-- Activity --
Extract from the entries below, exactly as given, only the lines from the line containing "purple semicircle: (238, 486)" to the line containing "pink ellipse: (38, 560) -> (26, 309), moved", both lines included.

-- Entries provided --

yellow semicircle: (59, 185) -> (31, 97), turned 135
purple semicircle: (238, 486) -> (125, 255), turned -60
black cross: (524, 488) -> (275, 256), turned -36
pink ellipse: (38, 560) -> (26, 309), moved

...

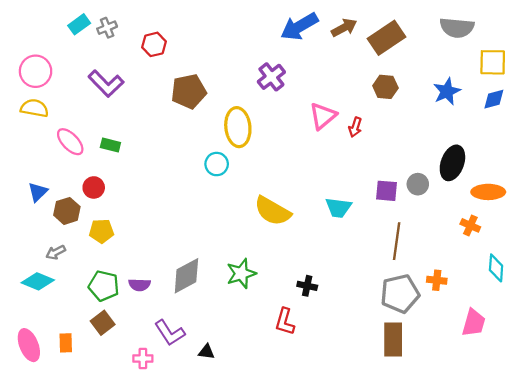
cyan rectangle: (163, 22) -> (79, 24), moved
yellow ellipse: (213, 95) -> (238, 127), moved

-- Result for this task --
purple semicircle: (238, 486) -> (125, 255), turned -60
black cross: (524, 488) -> (275, 256), turned -36
pink ellipse: (38, 560) -> (26, 309), moved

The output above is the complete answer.